**ACTIVITY**
Would you copy out each line of the records below that includes the word "dispenser"?

"""

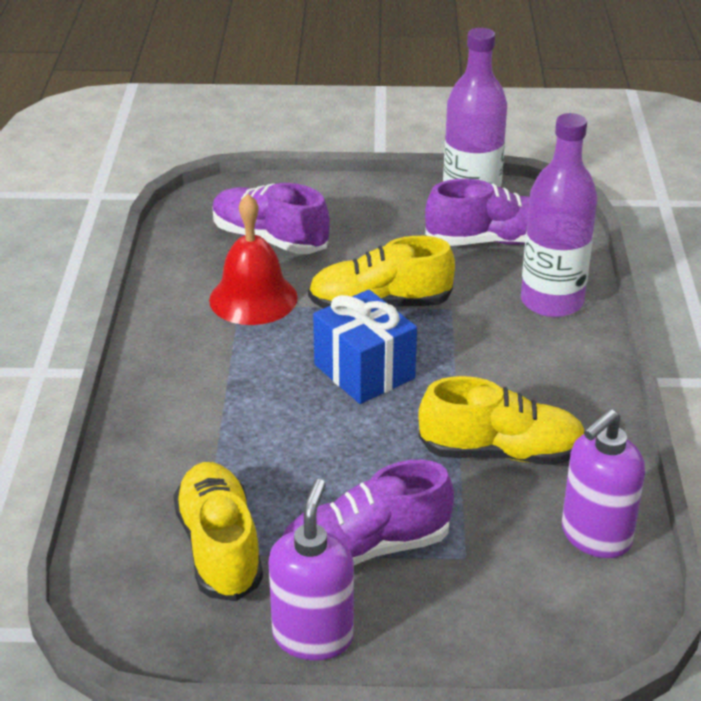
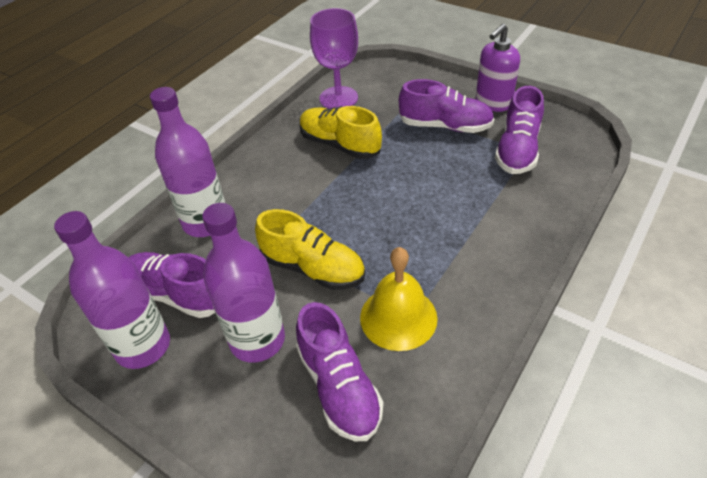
camera: 145 degrees left, 10 degrees up
yellow shoe [173,462,263,601] -> purple shoe [495,86,544,174]
red bell [209,194,298,325] -> yellow bell [360,247,438,351]
blue gift [313,290,417,404] -> none
purple soap dispenser [562,409,645,558] -> purple goblet [310,8,358,109]
none -> purple bottle [202,203,285,363]

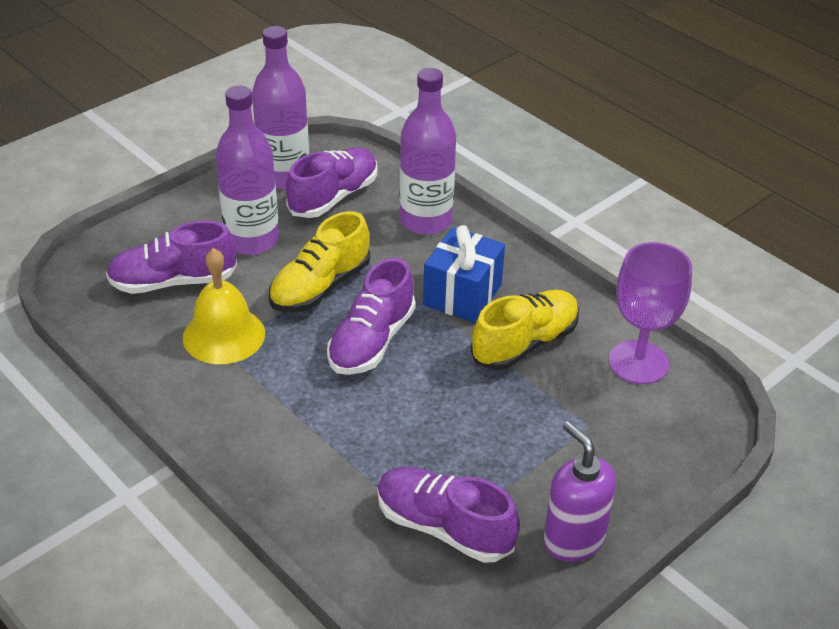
camera: 100 degrees right, 5 degrees down
purple shoe [399,79,494,133] -> purple shoe moved to [327,258,416,375]
none -> blue gift [423,225,505,323]

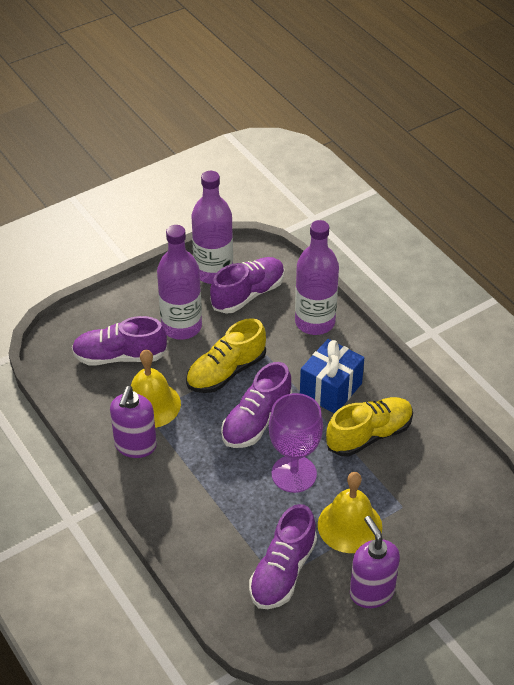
camera: 10 degrees right, 5 degrees up
purple shoe [377,467,520,563] -> purple shoe turned 105 degrees counterclockwise [249,504,317,609]
purple goblet [609,242,692,384] -> purple goblet moved to [269,393,323,493]
none -> purple soap dispenser [110,386,157,458]
none -> yellow bell [318,472,382,553]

"""

**THE COMPLETED TASK**
purple soap dispenser [562,409,645,558] -> purple goblet [310,8,358,109]
none -> purple soap dispenser [110,386,157,458]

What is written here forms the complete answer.